● **DESCRIPTION OF THE TASK**
Duplicate the part of the material below that opens with the line containing "Lima: 9:56 -> 9:58" and closes with the line containing "Harare: 3:51 -> 3:48", keeping both of those lines. Leave the pictures out of your answer.

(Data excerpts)
-*-
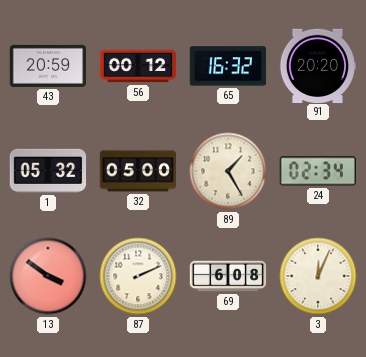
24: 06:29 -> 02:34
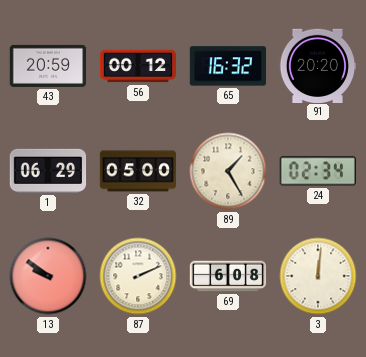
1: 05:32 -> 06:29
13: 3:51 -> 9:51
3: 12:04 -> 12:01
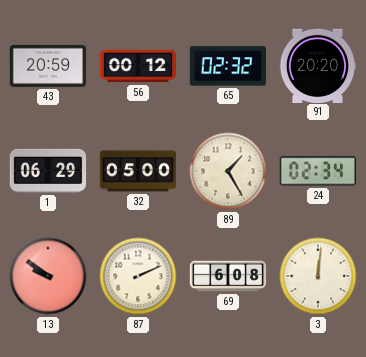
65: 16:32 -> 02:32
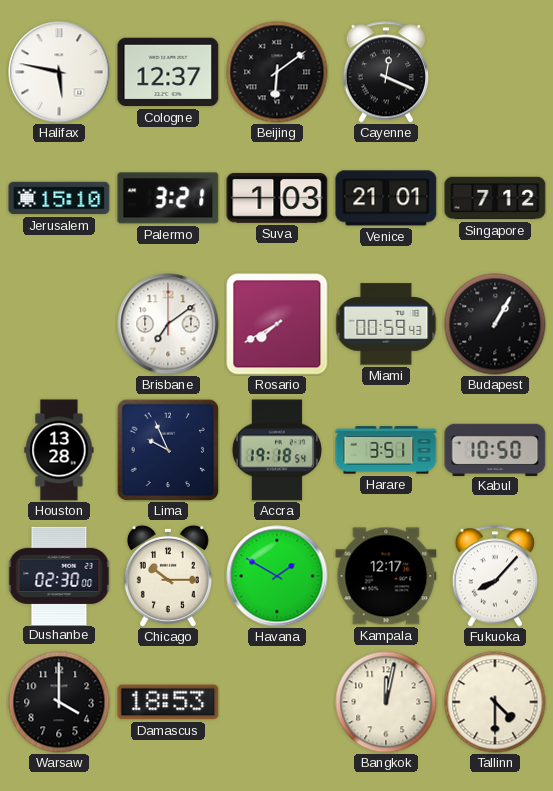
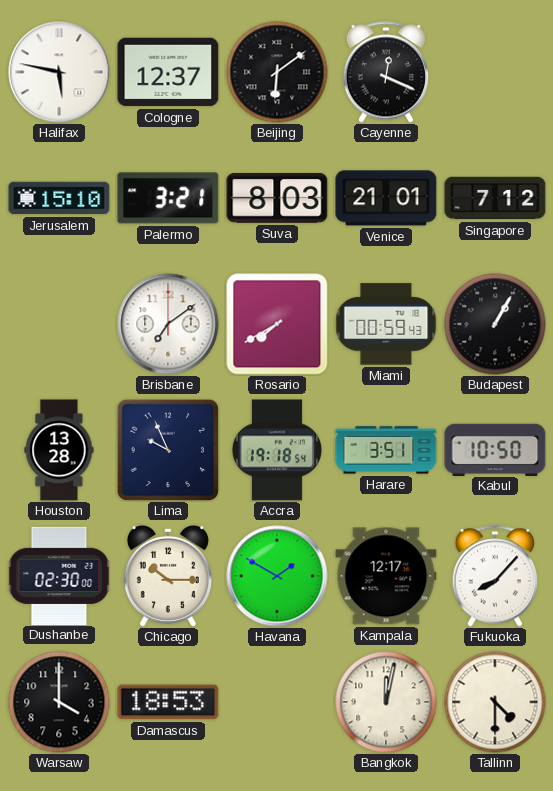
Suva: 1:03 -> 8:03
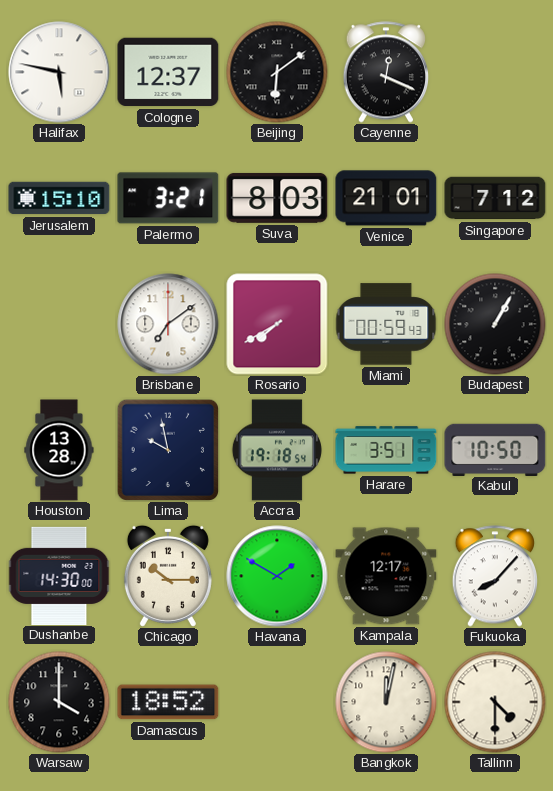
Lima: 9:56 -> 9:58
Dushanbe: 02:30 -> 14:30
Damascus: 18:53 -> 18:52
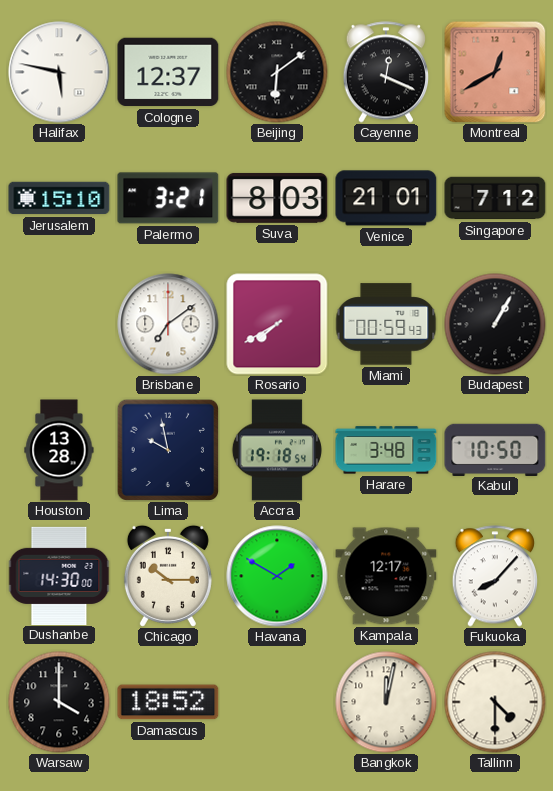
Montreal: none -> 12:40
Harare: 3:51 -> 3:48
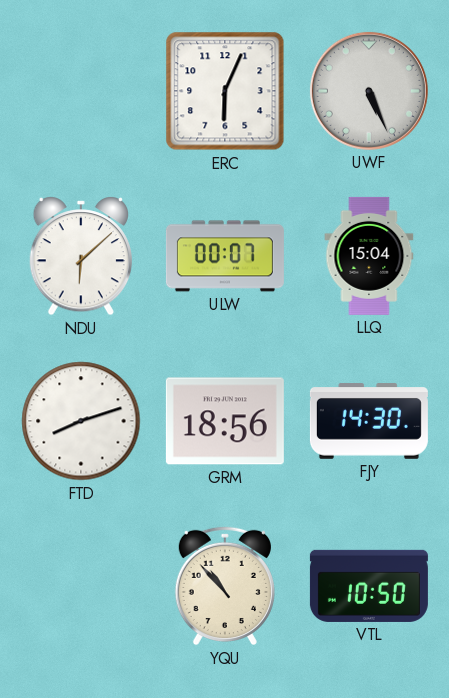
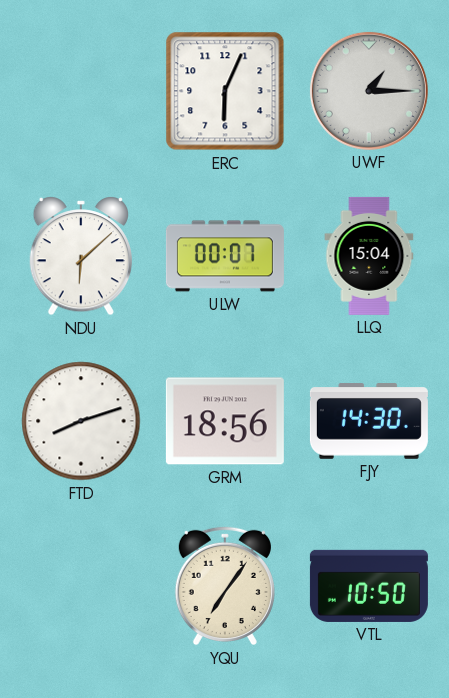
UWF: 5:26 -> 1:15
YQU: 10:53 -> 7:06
-*-
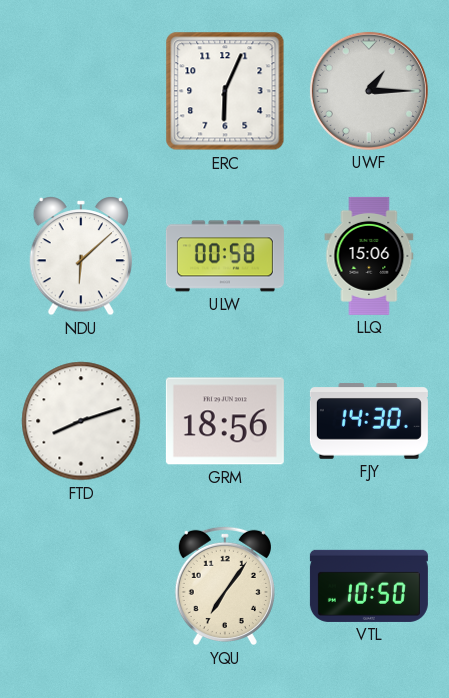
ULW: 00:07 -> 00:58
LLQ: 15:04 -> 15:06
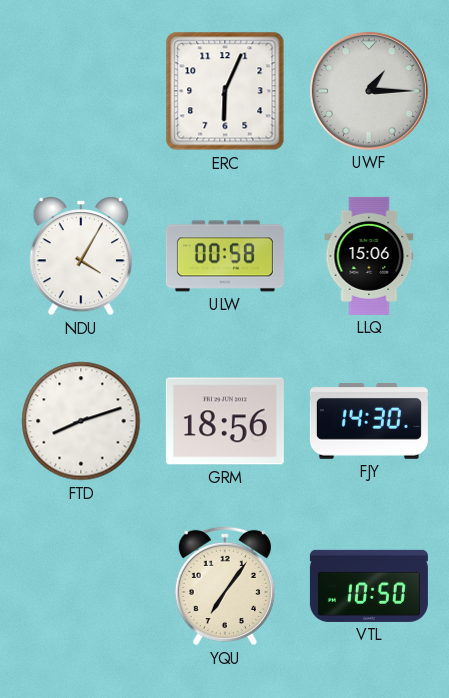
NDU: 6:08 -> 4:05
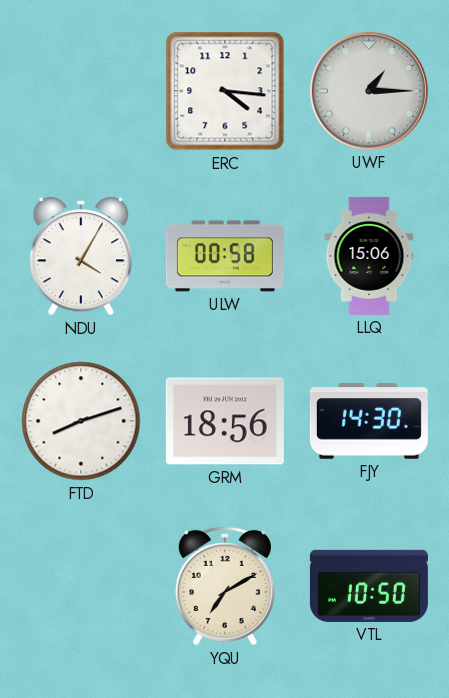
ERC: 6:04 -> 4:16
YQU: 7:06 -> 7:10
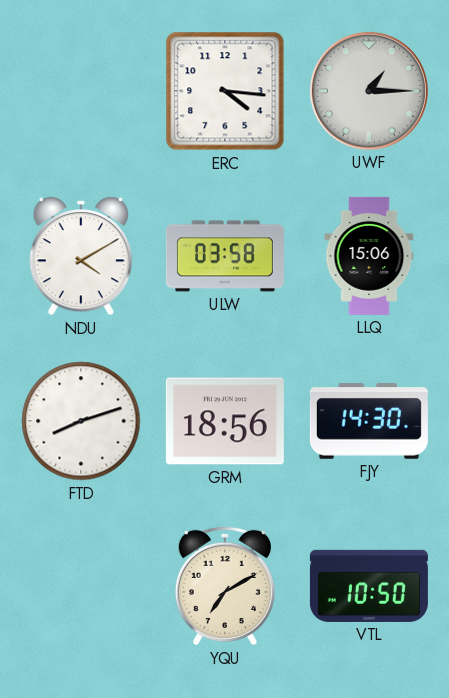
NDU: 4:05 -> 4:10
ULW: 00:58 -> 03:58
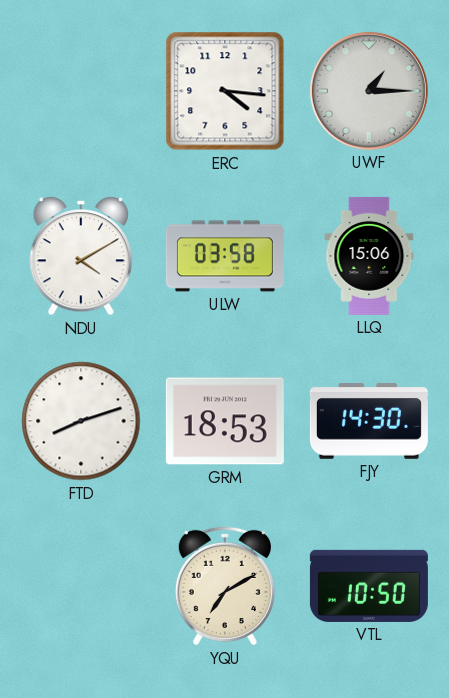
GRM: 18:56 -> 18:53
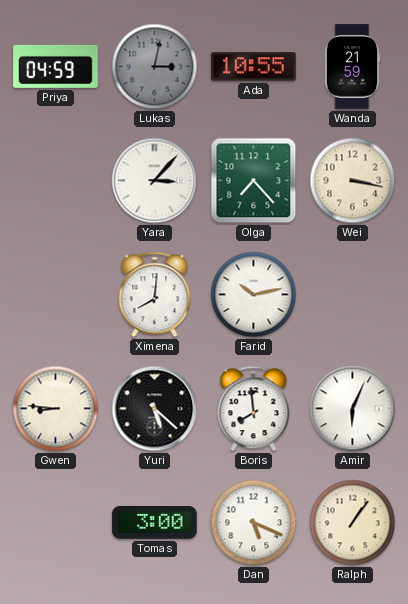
-*-
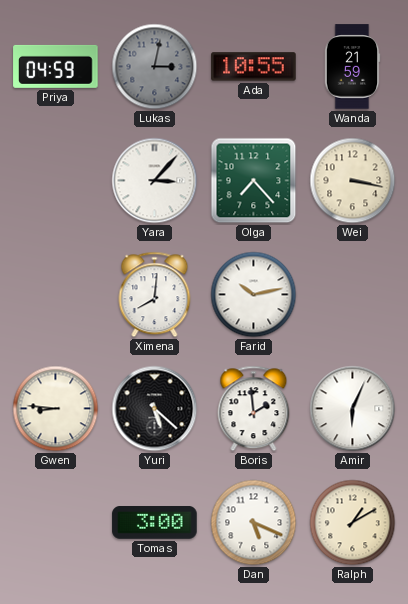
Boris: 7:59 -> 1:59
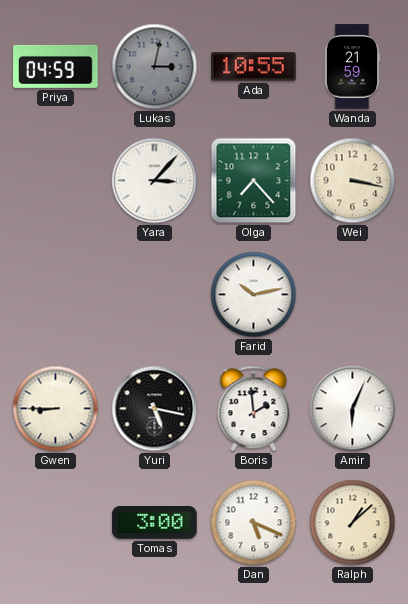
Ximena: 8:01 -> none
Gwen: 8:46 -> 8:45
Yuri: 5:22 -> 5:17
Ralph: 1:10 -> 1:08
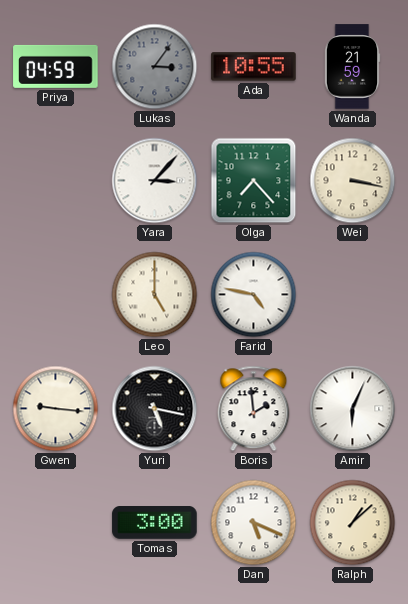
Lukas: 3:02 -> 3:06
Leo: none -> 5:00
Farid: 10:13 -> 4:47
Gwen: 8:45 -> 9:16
-*-
● **WRITTEN RESPONSE**
Lima: 9:56 -> 9:58
Dushanbe: 02:30 -> 14:30
Damascus: 18:53 -> 18:52
Montreal: none -> 12:40
Harare: 3:51 -> 3:48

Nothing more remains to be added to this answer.